**Instructions to follow**:
Report each line of the listing below that contains the string "pizz", copying every such line in full.

======

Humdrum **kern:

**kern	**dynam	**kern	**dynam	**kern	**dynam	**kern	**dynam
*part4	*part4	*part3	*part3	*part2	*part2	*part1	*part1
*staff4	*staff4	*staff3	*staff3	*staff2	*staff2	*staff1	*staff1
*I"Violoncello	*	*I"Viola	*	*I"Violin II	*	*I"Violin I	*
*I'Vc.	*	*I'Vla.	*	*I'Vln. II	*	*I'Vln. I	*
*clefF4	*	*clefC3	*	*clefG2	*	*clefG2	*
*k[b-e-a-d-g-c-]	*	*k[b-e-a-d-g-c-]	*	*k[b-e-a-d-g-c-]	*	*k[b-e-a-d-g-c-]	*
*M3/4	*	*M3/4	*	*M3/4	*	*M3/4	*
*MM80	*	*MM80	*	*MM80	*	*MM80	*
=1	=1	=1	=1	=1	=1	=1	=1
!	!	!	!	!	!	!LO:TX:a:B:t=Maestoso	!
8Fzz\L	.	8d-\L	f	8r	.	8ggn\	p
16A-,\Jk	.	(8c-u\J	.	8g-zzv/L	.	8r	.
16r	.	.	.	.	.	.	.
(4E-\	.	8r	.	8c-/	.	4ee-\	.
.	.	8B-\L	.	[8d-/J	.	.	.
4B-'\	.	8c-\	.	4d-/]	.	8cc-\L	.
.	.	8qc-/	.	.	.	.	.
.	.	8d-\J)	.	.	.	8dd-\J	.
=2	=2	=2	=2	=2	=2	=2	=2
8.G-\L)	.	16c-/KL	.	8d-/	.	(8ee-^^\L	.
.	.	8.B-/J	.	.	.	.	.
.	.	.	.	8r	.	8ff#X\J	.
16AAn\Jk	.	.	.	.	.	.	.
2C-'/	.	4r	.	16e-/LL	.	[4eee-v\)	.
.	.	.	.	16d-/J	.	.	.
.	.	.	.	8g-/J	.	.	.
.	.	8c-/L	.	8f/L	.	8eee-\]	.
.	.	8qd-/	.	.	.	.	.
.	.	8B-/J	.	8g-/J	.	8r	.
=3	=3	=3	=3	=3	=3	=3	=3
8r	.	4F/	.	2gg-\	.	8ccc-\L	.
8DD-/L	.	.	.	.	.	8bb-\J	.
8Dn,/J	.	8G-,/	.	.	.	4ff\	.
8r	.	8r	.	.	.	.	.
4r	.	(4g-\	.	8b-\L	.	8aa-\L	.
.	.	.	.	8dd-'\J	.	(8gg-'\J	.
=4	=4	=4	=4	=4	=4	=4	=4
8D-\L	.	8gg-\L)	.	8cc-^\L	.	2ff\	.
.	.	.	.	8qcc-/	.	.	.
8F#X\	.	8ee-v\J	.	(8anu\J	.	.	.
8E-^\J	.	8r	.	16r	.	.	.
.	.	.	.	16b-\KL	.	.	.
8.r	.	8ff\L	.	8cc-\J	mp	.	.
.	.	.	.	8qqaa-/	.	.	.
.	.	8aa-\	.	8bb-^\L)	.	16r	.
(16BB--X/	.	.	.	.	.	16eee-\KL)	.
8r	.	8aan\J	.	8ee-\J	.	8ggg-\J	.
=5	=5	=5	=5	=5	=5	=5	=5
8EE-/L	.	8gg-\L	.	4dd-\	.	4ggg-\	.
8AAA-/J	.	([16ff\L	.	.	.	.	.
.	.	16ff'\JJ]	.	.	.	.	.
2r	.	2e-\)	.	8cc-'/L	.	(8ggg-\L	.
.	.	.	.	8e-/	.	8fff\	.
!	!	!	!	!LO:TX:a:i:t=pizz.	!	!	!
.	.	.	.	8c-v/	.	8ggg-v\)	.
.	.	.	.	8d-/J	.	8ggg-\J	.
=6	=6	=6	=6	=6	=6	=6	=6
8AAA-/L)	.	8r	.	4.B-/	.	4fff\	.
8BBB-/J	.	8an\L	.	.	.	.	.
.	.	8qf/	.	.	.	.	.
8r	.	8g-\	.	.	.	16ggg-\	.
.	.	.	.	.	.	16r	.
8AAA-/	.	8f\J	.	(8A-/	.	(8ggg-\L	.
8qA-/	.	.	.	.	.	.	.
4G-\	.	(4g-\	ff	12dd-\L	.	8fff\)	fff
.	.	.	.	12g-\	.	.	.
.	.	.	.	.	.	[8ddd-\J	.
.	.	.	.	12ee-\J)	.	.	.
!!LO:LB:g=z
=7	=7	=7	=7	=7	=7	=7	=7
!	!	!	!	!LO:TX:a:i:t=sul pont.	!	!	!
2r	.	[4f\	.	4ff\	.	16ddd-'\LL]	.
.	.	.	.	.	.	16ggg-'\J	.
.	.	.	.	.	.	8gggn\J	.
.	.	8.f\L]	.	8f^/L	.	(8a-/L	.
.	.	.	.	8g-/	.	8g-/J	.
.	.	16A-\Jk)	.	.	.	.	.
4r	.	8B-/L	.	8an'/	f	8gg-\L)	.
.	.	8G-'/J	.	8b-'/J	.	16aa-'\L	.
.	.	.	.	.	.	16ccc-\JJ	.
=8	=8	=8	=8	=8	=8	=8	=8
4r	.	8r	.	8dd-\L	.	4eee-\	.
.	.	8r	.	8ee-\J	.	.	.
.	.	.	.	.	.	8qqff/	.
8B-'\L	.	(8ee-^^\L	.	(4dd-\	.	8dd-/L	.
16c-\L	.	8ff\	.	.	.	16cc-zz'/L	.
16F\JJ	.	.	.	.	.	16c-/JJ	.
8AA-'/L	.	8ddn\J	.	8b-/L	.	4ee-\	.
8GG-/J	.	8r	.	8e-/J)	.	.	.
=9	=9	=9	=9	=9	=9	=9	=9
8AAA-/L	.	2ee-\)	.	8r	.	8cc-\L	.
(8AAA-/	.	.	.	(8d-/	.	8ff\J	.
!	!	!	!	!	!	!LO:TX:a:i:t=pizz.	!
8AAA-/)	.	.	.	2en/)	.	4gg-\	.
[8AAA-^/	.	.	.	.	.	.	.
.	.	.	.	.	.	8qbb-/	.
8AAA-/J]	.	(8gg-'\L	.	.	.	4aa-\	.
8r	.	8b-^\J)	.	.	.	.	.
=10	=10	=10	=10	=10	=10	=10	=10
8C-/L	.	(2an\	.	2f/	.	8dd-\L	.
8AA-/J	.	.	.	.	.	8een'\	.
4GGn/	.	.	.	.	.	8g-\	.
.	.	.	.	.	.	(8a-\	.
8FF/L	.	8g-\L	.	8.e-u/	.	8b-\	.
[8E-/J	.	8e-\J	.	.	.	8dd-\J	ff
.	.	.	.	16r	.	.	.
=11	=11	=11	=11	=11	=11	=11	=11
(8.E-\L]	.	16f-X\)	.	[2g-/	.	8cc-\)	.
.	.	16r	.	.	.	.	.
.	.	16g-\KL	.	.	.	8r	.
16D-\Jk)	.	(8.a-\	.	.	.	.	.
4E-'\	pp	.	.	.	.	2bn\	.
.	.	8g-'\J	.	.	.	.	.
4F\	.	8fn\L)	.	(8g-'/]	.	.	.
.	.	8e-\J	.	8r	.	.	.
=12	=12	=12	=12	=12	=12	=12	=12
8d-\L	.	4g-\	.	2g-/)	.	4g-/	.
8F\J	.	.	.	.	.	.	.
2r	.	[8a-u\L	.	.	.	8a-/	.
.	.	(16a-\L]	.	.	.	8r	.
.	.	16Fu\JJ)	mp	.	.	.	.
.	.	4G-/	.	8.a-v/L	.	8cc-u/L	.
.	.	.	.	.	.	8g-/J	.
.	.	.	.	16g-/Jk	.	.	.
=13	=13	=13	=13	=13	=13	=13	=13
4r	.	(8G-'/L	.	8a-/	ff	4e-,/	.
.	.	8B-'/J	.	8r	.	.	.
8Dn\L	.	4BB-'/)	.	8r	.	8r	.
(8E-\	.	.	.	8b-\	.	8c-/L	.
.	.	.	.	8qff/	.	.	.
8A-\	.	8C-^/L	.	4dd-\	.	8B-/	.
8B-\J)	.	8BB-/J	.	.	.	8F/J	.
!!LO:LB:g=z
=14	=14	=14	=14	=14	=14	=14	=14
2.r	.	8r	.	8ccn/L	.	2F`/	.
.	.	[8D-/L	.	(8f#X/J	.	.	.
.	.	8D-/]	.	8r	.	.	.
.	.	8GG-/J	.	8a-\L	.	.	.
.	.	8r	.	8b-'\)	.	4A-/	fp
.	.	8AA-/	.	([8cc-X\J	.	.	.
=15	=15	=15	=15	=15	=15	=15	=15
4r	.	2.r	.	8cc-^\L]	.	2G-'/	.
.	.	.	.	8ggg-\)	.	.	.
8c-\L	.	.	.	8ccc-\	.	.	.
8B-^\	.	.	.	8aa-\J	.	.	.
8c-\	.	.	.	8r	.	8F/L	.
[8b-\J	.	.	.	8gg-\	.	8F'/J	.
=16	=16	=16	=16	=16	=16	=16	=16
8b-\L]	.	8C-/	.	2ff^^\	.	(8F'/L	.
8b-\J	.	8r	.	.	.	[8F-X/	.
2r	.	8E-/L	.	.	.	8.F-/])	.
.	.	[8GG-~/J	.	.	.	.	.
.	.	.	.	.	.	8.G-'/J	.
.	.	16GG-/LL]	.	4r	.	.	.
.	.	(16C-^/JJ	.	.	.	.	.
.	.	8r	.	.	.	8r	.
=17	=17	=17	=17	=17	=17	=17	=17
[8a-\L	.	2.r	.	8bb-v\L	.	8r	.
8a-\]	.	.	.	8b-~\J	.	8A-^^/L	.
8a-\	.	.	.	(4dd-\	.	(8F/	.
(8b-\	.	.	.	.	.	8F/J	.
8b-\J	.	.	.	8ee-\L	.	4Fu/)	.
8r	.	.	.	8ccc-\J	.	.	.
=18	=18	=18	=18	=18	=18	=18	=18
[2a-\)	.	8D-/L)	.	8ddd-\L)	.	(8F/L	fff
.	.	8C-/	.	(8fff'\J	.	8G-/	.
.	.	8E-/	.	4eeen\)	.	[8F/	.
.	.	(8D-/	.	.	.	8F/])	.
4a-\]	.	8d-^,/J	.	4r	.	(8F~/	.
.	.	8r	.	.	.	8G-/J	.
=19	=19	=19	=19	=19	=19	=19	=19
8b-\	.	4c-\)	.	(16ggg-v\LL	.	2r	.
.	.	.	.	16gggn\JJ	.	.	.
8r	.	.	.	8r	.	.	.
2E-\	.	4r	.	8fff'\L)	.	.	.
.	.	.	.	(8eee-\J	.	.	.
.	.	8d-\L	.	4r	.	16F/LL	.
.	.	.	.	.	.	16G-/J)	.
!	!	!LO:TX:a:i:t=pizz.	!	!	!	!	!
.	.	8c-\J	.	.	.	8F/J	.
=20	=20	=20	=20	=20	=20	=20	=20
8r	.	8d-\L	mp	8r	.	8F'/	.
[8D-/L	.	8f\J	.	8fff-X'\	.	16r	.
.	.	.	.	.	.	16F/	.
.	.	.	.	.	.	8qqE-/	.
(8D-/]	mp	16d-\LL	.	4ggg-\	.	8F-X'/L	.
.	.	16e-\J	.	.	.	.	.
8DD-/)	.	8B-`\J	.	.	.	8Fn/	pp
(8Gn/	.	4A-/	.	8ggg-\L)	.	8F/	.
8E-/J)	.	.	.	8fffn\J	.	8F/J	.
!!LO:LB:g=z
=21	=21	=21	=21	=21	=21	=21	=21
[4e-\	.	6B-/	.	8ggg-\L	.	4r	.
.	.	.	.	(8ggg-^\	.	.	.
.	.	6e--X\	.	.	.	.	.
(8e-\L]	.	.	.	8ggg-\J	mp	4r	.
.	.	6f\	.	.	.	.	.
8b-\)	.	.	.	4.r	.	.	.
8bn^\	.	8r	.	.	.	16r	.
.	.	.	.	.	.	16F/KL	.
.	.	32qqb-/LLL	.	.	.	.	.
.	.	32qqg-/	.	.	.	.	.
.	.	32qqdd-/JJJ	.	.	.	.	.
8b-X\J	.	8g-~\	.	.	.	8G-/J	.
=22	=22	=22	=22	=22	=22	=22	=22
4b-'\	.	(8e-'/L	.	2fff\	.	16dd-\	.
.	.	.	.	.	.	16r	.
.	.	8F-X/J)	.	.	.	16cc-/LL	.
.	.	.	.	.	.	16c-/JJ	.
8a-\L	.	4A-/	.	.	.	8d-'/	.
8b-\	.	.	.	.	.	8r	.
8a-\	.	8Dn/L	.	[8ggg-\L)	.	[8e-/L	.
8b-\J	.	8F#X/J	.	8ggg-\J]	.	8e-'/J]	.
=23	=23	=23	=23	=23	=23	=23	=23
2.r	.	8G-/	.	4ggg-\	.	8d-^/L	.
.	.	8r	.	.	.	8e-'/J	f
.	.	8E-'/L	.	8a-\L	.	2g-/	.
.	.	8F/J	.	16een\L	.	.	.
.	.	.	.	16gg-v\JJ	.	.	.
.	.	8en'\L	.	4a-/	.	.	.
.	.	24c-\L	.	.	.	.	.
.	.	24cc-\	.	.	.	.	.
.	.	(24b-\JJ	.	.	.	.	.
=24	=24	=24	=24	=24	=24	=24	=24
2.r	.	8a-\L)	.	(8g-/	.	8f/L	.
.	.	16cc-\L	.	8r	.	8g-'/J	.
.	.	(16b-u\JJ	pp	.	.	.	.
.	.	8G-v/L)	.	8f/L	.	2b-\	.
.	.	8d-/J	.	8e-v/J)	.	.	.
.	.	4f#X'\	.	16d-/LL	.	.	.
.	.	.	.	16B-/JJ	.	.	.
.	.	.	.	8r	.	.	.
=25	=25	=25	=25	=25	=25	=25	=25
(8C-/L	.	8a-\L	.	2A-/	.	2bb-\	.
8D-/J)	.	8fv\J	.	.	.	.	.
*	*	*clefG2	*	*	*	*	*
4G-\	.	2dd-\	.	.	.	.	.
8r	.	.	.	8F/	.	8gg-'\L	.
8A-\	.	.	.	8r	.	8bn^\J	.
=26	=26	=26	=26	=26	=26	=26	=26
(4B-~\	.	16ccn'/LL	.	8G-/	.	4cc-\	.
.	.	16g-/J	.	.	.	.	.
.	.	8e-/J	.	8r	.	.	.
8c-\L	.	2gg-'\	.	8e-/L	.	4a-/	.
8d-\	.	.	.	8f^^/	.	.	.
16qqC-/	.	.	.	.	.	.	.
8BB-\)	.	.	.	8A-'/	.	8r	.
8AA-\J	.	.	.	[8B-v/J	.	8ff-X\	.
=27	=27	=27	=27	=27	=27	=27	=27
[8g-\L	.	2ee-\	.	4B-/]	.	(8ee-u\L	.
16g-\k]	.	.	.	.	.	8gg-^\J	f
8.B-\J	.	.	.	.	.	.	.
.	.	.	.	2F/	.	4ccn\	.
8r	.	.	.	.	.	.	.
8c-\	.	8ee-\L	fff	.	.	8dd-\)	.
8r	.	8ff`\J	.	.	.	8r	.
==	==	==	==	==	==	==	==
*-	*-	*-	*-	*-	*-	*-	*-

======

**Response below**:
!	!	!	!	!LO:TX:a:i:t=pizz.	!	!	!
!	!	!	!	!	!	!LO:TX:a:i:t=pizz.	!
!	!	!LO:TX:a:i:t=pizz.	!	!	!	!	!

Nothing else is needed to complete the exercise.